> The problem: Copy the lines exactly. Begin at the first line of the data and stop after the line with "turquoise wrapped gift (no. 1 from left)".

> Records for this task:
= Beginning of Section =

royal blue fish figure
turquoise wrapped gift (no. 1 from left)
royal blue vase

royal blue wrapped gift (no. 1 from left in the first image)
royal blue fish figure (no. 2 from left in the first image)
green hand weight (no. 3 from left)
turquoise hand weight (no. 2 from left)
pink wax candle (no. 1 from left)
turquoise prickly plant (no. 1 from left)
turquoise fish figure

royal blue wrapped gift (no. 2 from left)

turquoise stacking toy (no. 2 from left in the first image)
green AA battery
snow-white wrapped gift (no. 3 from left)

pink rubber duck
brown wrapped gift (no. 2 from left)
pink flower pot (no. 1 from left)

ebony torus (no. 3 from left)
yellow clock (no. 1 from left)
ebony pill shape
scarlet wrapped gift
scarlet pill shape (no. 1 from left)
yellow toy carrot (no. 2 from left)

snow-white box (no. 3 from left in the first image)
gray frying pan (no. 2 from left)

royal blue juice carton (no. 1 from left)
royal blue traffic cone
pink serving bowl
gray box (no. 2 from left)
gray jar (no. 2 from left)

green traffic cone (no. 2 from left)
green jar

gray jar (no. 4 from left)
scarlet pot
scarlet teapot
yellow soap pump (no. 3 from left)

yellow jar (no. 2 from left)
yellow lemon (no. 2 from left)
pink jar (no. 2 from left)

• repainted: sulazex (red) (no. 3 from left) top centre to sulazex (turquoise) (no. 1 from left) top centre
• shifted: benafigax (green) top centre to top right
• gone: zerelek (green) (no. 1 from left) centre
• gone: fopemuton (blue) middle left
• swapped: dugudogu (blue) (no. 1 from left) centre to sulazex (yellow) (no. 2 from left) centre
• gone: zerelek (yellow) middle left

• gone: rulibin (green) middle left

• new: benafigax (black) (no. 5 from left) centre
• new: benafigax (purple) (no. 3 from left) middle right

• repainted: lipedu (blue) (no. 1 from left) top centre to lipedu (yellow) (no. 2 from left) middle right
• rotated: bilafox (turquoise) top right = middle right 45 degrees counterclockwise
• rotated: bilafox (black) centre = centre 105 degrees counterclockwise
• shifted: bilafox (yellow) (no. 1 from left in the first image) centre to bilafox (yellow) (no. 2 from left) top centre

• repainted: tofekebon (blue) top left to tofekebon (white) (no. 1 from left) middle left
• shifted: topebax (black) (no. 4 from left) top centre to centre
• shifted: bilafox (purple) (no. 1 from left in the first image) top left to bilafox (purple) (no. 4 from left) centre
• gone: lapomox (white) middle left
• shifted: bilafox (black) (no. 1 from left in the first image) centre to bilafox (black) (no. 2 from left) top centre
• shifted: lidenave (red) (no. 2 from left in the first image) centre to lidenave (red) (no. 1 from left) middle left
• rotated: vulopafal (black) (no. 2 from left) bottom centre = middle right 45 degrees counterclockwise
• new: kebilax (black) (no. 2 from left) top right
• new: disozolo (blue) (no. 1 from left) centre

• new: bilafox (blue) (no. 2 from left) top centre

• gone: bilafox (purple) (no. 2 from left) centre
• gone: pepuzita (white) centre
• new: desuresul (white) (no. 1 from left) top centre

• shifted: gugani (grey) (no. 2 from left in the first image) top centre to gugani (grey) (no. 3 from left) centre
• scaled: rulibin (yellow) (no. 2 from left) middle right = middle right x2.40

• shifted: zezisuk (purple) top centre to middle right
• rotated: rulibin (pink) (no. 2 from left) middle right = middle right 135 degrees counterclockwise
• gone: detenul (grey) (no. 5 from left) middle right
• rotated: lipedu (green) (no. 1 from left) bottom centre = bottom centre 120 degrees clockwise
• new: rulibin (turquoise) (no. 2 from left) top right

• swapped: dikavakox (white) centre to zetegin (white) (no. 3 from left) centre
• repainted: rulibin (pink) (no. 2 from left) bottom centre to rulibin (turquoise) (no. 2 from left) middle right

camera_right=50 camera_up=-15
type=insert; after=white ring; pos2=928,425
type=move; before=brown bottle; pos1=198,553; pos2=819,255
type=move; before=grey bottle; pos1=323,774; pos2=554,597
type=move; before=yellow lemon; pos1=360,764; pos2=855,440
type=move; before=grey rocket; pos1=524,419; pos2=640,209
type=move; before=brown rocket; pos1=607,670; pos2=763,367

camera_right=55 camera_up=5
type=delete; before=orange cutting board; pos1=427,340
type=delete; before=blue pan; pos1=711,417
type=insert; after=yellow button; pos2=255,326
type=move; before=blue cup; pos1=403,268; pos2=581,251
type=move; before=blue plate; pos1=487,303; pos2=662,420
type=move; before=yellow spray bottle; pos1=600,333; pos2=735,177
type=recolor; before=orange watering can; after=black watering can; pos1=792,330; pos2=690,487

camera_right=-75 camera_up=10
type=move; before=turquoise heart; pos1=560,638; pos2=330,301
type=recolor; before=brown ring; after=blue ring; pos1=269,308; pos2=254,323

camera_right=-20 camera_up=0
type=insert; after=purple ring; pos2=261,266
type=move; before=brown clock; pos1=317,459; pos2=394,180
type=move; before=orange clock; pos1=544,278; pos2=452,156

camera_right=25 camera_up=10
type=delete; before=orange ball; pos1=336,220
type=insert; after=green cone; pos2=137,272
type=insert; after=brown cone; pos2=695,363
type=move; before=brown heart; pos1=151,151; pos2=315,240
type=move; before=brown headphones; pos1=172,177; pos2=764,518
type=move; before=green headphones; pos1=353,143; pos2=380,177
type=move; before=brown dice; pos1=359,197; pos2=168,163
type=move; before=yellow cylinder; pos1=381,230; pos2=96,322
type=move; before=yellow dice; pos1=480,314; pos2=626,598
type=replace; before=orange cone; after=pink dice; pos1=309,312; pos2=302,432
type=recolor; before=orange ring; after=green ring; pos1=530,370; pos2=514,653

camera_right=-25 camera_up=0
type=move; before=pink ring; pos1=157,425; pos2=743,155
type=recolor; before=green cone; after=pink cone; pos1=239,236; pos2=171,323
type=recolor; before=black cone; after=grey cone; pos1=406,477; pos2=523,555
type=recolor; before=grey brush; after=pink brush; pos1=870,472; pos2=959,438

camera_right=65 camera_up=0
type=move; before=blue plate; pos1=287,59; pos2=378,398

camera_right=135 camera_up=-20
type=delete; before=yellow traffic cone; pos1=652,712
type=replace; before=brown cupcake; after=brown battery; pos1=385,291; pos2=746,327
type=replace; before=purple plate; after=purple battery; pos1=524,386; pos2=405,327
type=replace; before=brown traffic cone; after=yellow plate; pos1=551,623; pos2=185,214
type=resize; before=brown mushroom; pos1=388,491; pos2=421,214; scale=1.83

= End of Section =

> Task result:
royal blue fish figure
turquoise wrapped gift (no. 1 from left)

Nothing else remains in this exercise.